__Excerpted data__:
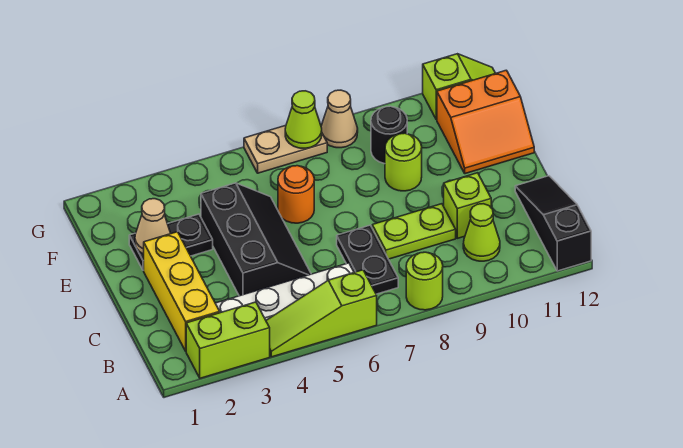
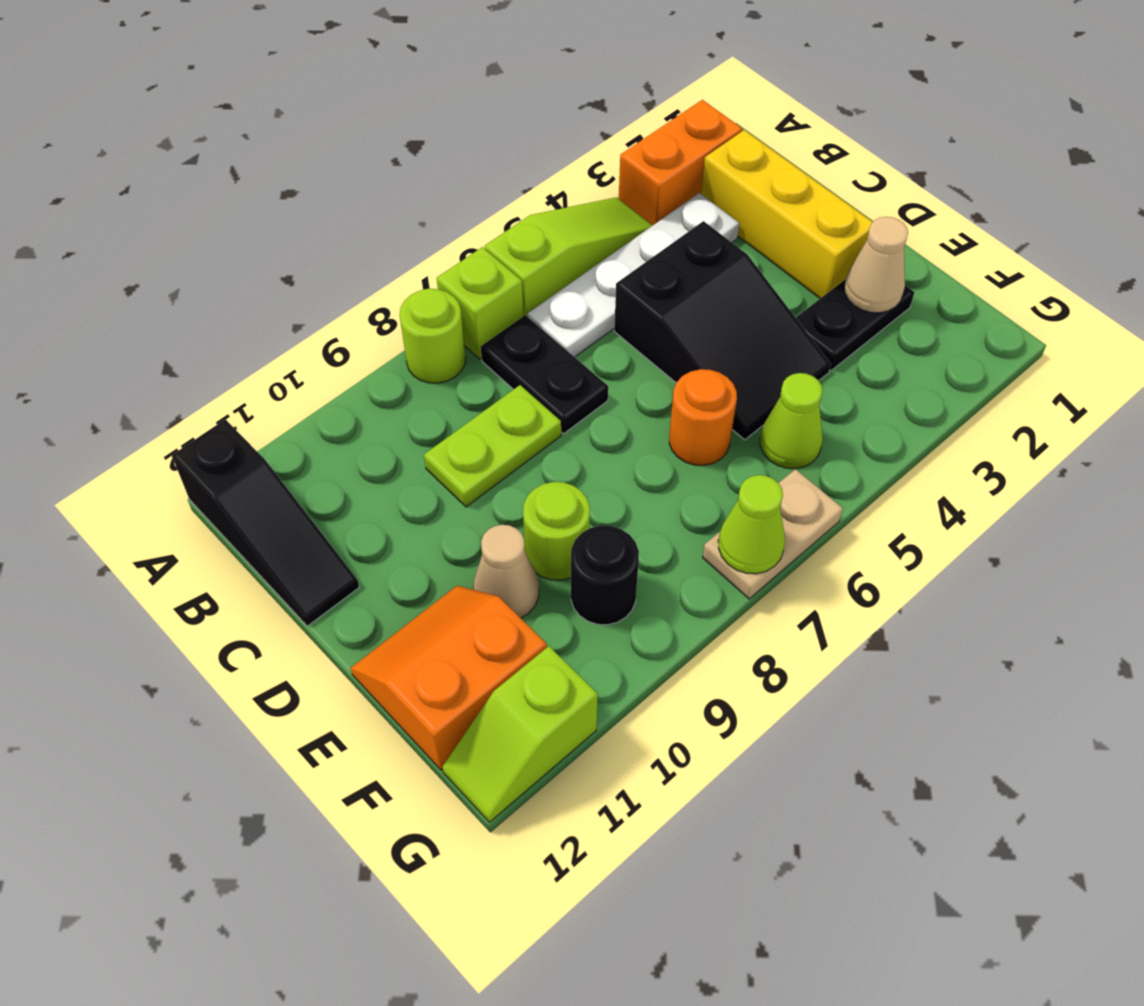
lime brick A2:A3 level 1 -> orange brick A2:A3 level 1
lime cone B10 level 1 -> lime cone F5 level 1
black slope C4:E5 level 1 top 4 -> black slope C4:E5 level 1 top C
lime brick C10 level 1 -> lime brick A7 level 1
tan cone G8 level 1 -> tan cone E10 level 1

...

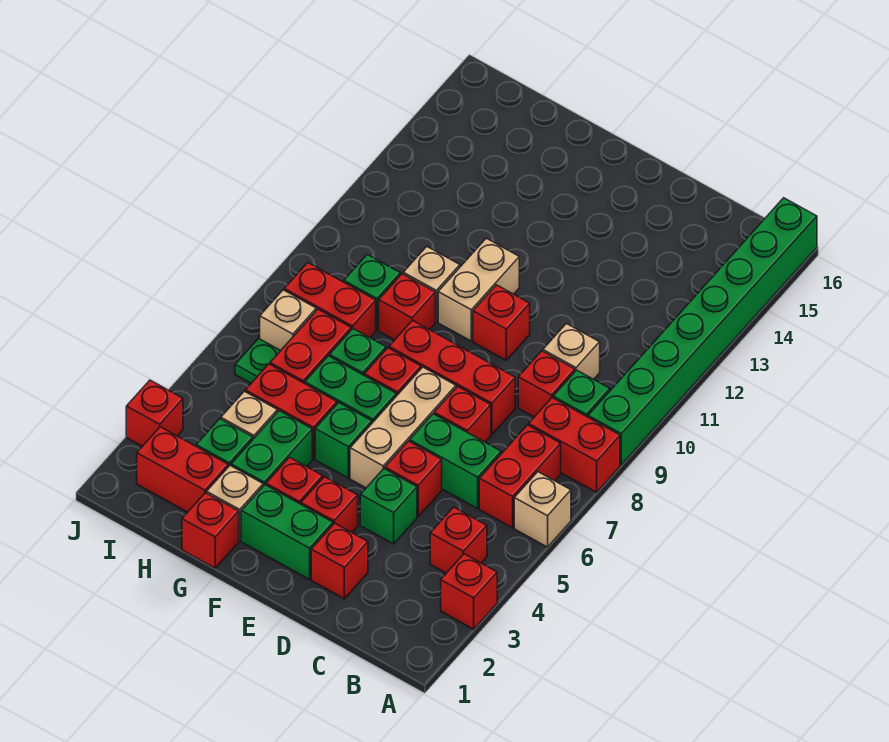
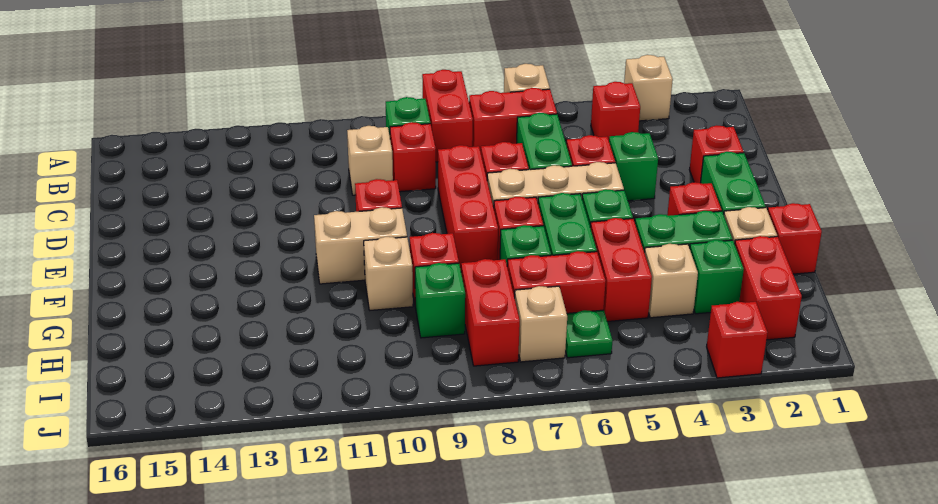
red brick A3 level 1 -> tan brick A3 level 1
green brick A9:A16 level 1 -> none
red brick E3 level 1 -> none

--

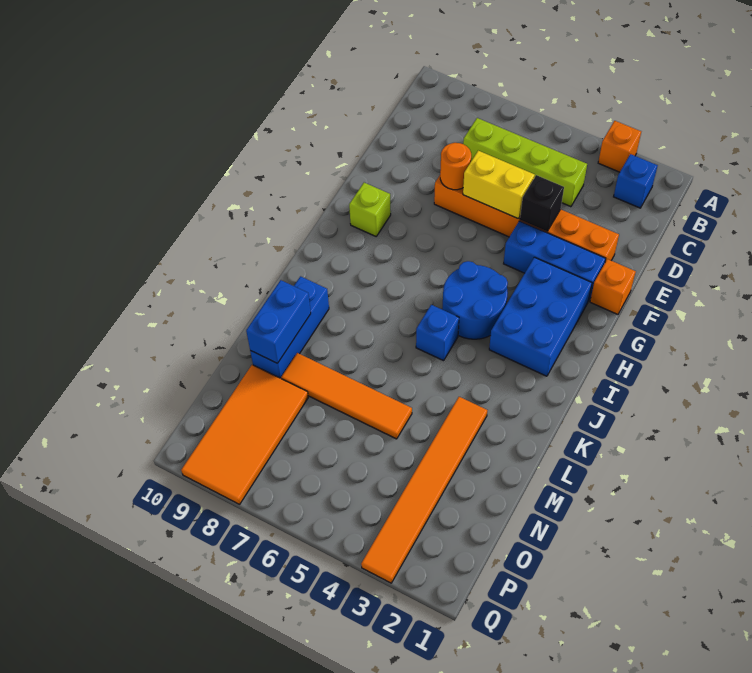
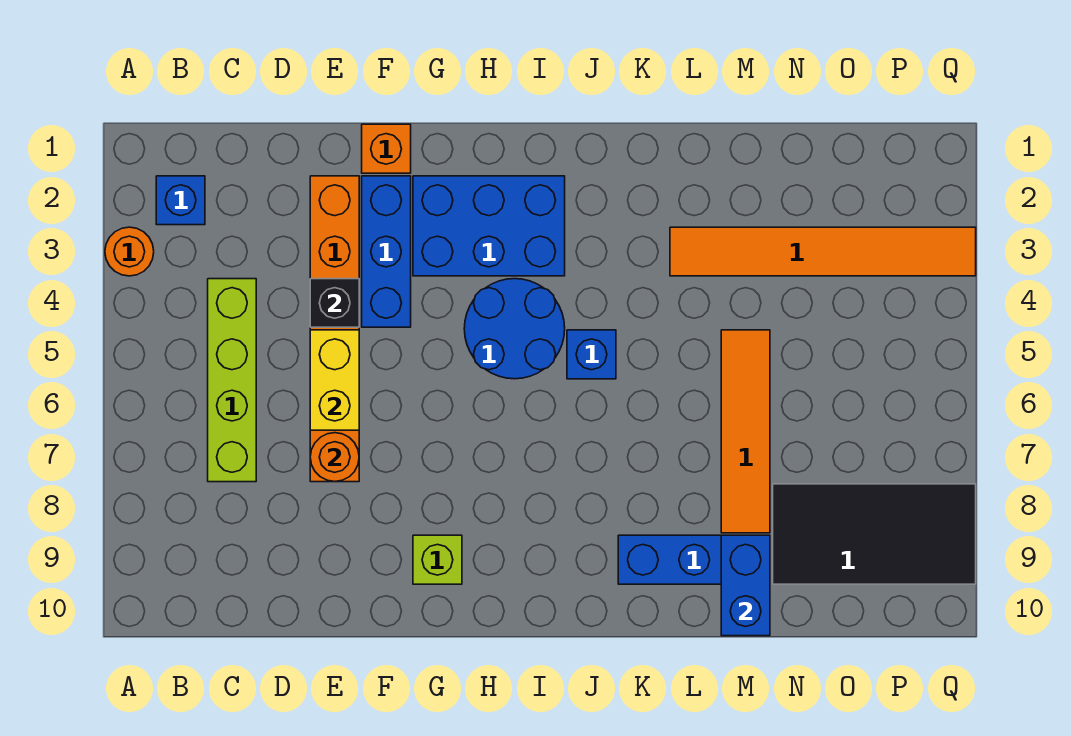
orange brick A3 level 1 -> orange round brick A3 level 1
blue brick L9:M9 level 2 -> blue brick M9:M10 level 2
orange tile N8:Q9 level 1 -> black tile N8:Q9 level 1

__Task brief__: Across the entries above, find each line with the word "lime" and please copy it out.

__Task solution__:
lime brick A2:A3 level 1 -> orange brick A2:A3 level 1
lime cone B10 level 1 -> lime cone F5 level 1
lime brick C10 level 1 -> lime brick A7 level 1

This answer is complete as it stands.